Your instructions:
Report each line from the data below that holds the word "none".
### Provided records ###
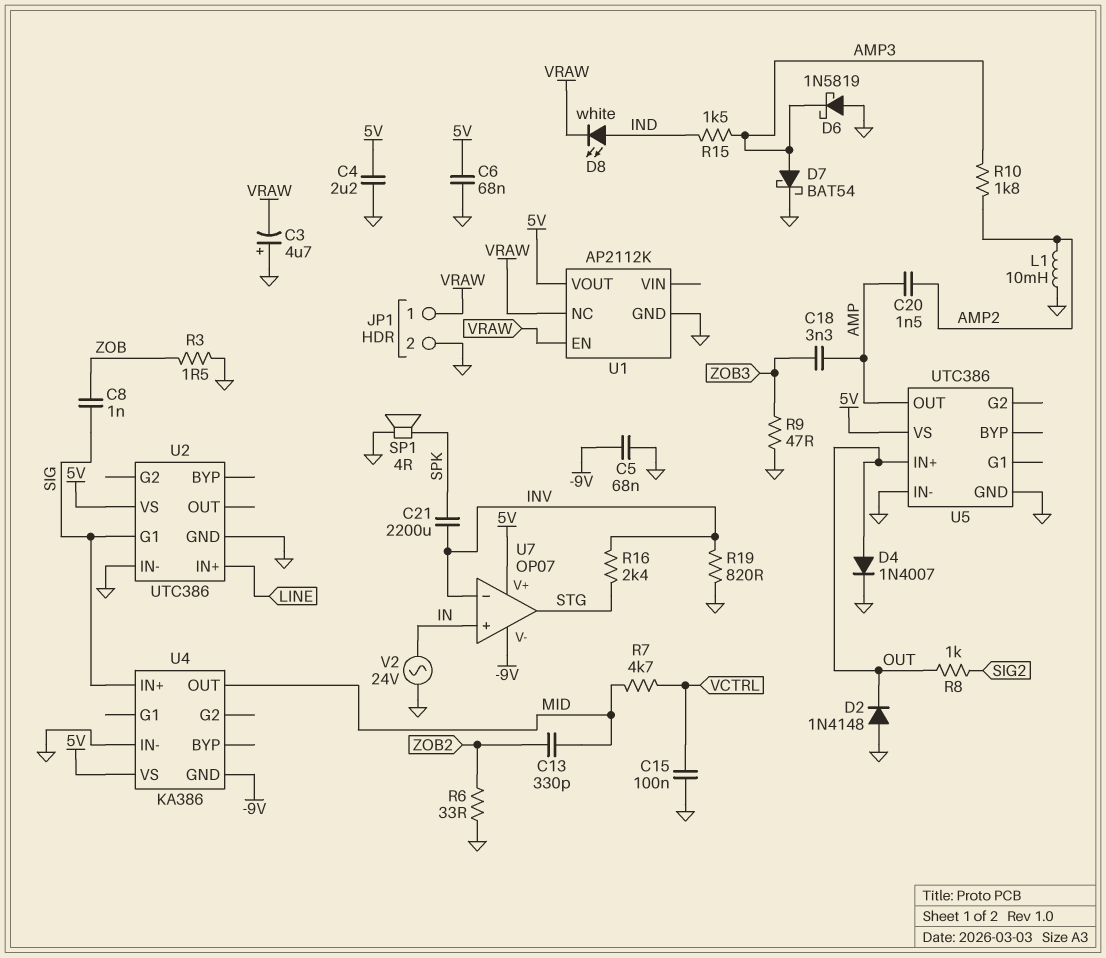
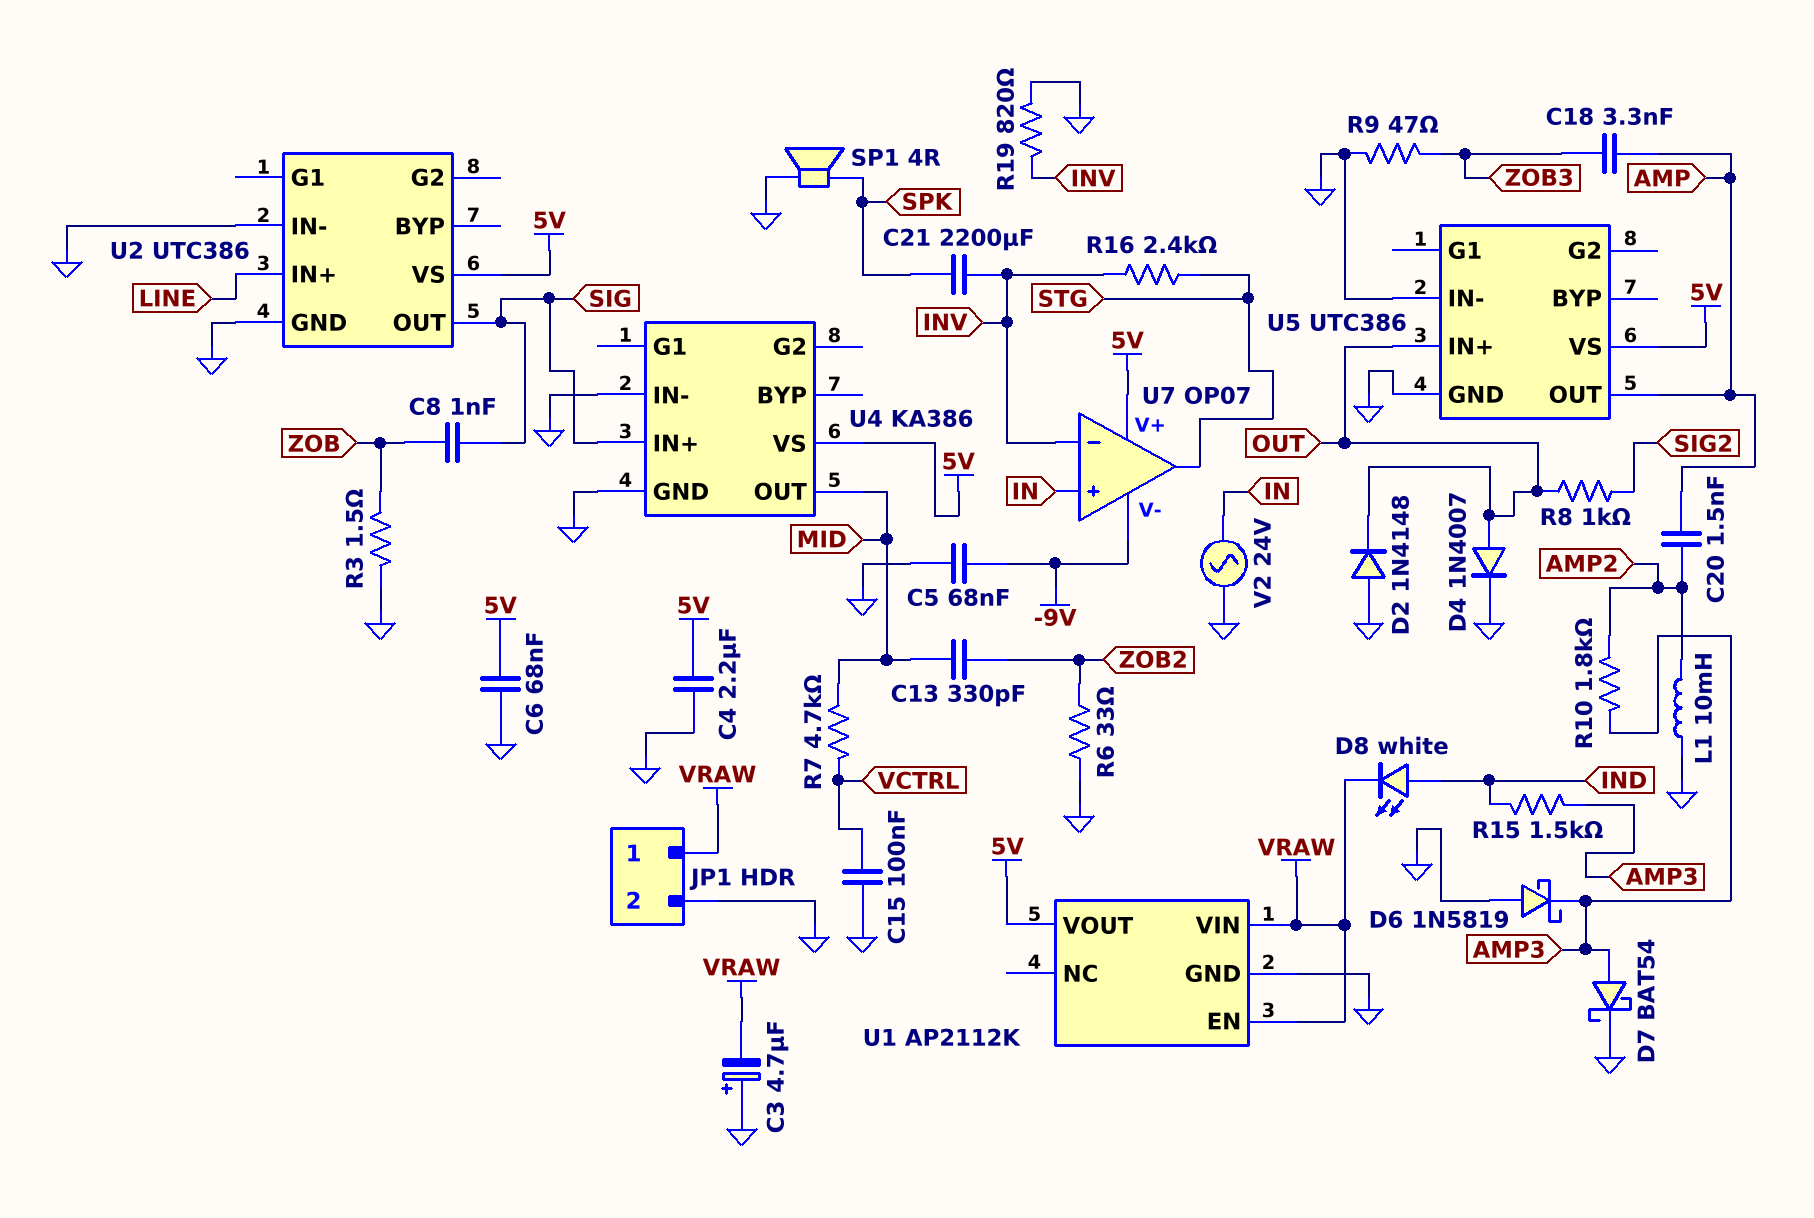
U1 pin NC: VRAW -> none
U1 pin VIN: none -> VRAW
U2 pin G1: SIG -> none
U2 pin OUT: none -> SIG
U4 pin GND: -9V -> GND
###
Your solution:
U1 pin NC: VRAW -> none
U1 pin VIN: none -> VRAW
U2 pin G1: SIG -> none
U2 pin OUT: none -> SIG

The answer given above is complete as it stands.